PROBLEM: Which lines in the entries below contain the string "semicircle"? Pick out every one and copy it in full.

..........

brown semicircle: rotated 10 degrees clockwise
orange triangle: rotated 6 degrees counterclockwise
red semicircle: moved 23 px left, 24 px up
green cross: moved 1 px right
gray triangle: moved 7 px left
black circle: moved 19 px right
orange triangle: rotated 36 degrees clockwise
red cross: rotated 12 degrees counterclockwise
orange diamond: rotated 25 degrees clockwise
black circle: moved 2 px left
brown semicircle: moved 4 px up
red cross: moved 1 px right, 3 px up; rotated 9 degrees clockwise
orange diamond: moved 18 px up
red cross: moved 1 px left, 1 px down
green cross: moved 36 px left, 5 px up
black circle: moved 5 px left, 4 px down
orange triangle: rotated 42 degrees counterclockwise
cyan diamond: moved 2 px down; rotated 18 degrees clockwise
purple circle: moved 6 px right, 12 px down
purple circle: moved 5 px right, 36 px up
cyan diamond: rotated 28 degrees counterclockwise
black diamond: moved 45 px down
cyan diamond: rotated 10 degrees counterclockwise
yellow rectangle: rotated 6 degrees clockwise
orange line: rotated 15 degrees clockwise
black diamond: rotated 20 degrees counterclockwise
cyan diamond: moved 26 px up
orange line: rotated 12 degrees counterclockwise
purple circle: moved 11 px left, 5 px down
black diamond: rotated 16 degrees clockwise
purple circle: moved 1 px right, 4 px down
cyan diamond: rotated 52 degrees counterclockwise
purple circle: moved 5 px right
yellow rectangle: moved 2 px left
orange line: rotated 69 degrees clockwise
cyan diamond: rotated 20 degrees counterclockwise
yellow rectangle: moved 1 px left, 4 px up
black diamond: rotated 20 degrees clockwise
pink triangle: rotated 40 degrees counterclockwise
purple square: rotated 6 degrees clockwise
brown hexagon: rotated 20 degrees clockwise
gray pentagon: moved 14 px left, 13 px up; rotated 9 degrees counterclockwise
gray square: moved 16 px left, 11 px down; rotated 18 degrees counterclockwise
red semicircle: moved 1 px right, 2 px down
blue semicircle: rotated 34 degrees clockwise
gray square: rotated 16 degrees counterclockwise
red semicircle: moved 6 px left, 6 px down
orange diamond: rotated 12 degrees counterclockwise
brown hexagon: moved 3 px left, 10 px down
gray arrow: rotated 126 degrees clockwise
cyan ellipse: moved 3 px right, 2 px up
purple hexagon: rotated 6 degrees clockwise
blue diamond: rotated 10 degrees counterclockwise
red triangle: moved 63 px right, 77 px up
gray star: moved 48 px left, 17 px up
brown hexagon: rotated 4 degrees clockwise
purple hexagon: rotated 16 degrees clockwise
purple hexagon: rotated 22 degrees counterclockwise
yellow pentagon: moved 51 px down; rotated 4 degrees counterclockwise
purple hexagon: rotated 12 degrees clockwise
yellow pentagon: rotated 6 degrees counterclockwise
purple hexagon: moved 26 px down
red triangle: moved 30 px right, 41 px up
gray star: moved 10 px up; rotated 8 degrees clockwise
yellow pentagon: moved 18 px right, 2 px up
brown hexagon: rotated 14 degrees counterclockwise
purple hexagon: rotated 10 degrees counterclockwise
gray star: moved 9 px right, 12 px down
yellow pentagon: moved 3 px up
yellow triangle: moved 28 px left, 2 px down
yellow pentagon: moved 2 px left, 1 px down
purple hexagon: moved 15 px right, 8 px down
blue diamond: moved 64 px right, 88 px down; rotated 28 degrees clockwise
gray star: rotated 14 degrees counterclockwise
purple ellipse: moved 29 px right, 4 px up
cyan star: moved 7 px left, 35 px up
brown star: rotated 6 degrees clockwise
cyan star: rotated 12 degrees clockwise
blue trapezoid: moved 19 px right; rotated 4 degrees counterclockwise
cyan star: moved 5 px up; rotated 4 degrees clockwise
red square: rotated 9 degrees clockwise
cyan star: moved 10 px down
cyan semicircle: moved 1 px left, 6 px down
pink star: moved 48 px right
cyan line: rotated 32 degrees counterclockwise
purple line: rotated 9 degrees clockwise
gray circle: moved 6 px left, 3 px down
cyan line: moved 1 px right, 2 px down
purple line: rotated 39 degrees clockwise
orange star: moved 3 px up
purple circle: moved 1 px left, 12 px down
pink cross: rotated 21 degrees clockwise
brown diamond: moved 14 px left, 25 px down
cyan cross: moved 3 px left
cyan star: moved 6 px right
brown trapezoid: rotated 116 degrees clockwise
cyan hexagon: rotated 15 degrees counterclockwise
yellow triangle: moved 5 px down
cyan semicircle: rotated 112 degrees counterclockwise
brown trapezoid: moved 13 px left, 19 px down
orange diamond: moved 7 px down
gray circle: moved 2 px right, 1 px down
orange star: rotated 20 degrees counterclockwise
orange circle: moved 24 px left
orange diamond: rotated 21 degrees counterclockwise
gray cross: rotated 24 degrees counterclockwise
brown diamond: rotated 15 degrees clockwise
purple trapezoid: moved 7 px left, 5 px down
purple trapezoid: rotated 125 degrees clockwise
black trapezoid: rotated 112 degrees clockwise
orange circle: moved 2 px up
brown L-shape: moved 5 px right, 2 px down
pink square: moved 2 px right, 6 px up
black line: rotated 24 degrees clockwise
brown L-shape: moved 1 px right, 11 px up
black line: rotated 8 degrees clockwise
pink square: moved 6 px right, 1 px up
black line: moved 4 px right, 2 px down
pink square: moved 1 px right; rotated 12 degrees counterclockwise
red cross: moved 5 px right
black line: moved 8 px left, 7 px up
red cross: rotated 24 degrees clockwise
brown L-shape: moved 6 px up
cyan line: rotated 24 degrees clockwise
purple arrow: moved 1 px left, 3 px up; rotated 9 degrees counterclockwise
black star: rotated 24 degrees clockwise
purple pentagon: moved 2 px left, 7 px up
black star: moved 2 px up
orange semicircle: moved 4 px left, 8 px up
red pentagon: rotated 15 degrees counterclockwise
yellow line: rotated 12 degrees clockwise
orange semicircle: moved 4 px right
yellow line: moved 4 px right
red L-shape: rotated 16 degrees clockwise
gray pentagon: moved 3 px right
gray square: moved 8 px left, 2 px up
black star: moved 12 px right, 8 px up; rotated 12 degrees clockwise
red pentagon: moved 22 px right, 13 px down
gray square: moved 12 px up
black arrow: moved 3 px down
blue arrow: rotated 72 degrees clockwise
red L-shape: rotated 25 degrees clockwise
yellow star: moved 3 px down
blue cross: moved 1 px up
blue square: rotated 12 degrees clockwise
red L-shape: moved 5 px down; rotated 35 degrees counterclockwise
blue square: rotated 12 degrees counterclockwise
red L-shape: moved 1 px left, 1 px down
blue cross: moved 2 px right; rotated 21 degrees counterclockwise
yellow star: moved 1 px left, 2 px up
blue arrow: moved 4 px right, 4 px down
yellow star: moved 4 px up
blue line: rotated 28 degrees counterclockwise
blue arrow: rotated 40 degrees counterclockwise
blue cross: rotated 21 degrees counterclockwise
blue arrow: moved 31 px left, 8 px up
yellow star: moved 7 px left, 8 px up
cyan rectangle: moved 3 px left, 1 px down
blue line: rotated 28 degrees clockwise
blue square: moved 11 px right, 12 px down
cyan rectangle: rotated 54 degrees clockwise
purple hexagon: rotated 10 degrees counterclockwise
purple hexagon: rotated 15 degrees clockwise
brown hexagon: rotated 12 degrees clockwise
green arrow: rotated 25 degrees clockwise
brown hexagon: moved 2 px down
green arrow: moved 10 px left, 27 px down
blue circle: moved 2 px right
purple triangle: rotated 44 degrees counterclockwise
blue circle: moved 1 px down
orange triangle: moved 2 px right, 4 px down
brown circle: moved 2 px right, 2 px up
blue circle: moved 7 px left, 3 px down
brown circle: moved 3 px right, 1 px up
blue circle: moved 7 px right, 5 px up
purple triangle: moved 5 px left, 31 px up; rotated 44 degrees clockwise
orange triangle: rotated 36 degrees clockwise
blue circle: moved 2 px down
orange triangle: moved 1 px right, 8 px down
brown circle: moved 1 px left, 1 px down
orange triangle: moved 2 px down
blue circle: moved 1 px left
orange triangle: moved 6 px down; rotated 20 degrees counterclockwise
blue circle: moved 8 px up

..........

ANSWER TO THE PROBLEM:
brown semicircle: rotated 10 degrees clockwise
red semicircle: moved 23 px left, 24 px up
brown semicircle: moved 4 px up
red semicircle: moved 1 px right, 2 px down
blue semicircle: rotated 34 degrees clockwise
red semicircle: moved 6 px left, 6 px down
cyan semicircle: moved 1 px left, 6 px down
cyan semicircle: rotated 112 degrees counterclockwise
orange semicircle: moved 4 px left, 8 px up
orange semicircle: moved 4 px right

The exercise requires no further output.